=== Begin Enclosure ===
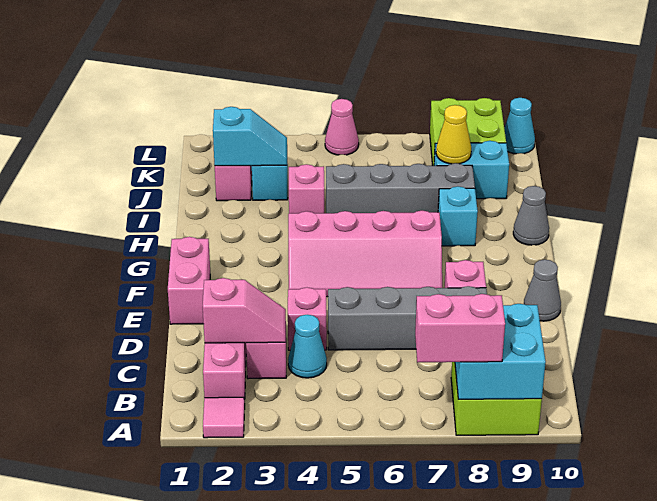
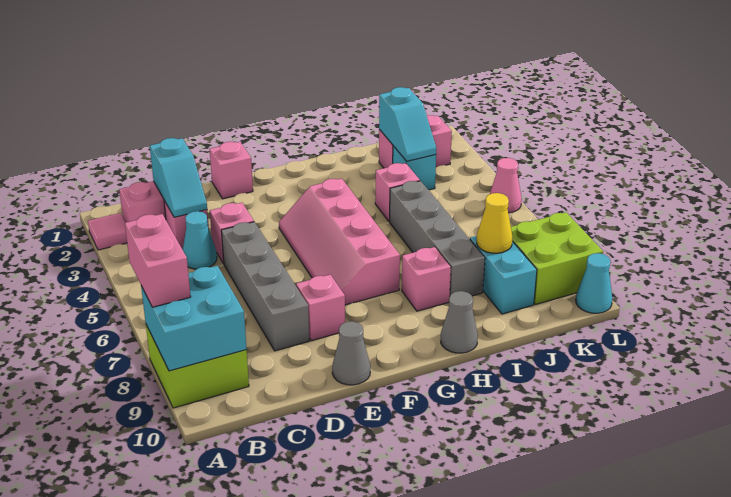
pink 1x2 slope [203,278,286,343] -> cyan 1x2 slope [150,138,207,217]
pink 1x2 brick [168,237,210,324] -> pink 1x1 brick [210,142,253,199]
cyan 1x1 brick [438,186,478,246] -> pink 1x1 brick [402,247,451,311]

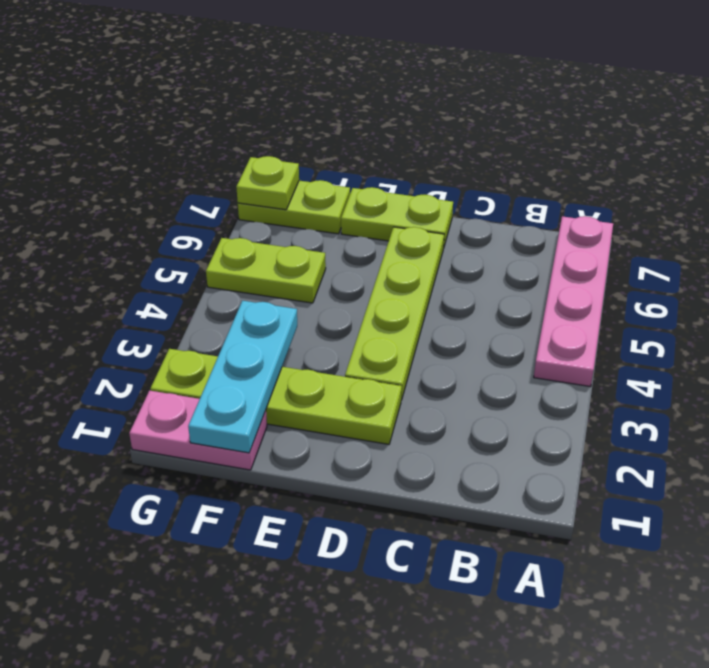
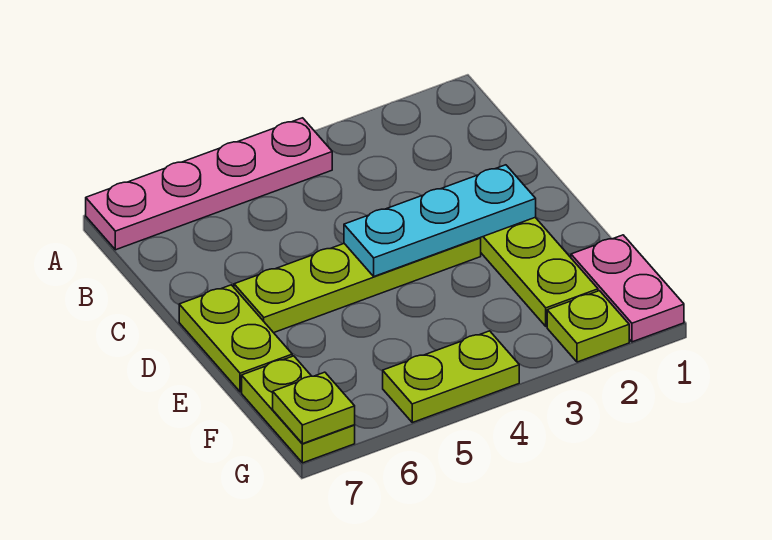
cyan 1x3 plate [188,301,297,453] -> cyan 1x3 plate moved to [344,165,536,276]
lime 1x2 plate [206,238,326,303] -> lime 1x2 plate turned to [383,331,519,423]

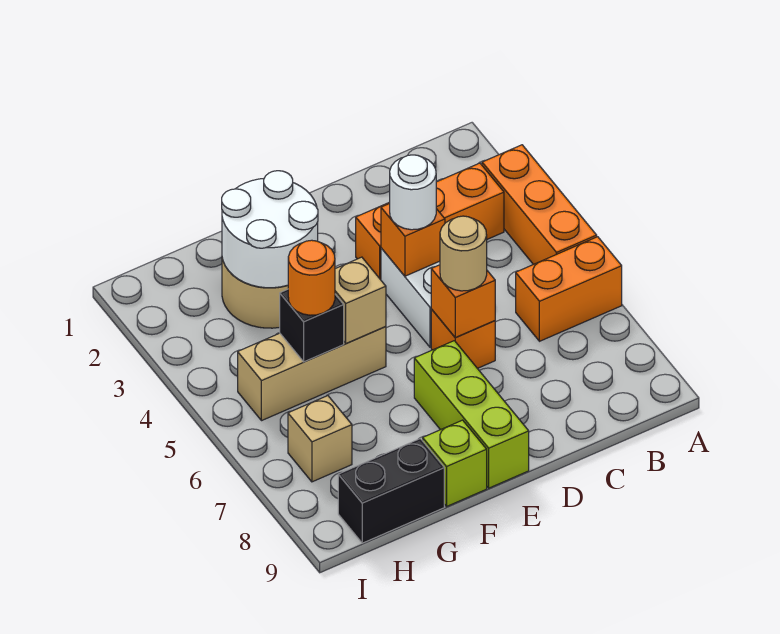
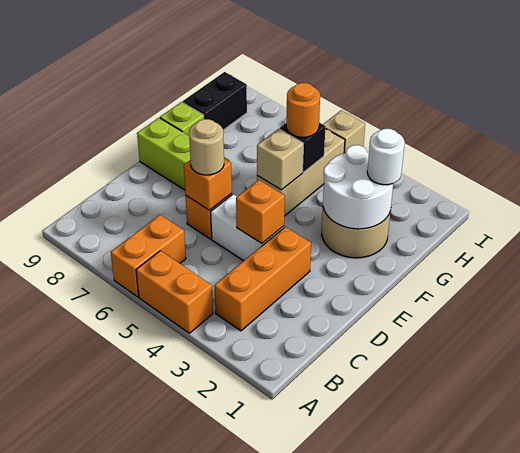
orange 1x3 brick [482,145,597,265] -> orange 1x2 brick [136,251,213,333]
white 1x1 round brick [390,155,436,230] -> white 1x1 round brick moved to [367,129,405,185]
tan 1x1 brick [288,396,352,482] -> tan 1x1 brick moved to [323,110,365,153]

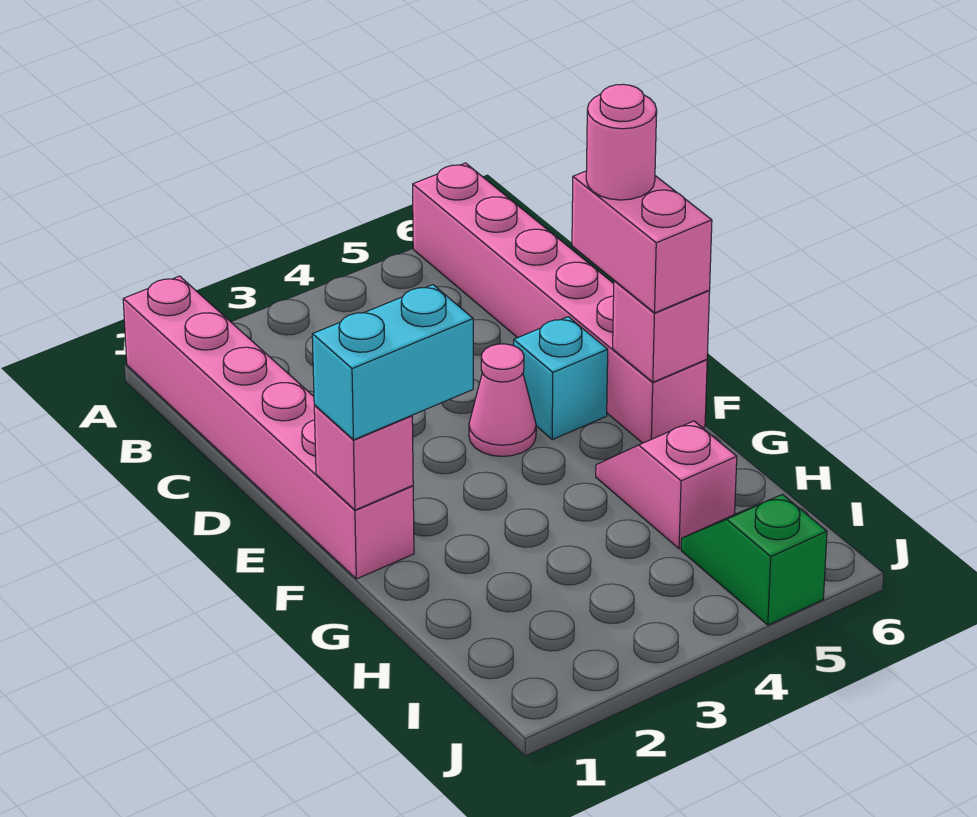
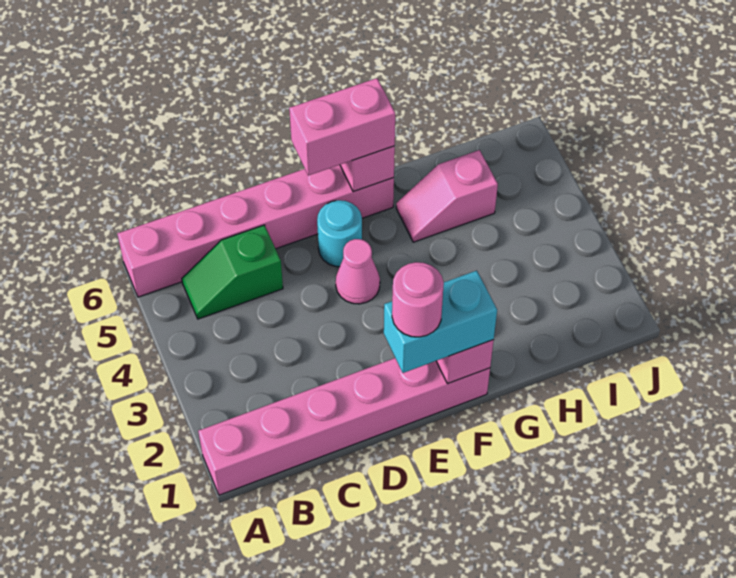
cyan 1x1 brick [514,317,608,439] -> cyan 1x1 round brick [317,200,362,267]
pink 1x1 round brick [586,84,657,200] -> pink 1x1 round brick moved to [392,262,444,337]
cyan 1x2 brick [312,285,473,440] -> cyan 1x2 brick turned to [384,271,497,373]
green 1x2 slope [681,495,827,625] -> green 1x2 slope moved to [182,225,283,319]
=== End Enclosure ===
- _PROBLEM_
Every line from the one containing "tan 1x1 brick [288,396,352,482]" through the end of the records is to be returned exactly, and those lines alone; pictures are dropped.

- _REPLY_
tan 1x1 brick [288,396,352,482] -> tan 1x1 brick moved to [323,110,365,153]

cyan 1x1 brick [514,317,608,439] -> cyan 1x1 round brick [317,200,362,267]
pink 1x1 round brick [586,84,657,200] -> pink 1x1 round brick moved to [392,262,444,337]
cyan 1x2 brick [312,285,473,440] -> cyan 1x2 brick turned to [384,271,497,373]
green 1x2 slope [681,495,827,625] -> green 1x2 slope moved to [182,225,283,319]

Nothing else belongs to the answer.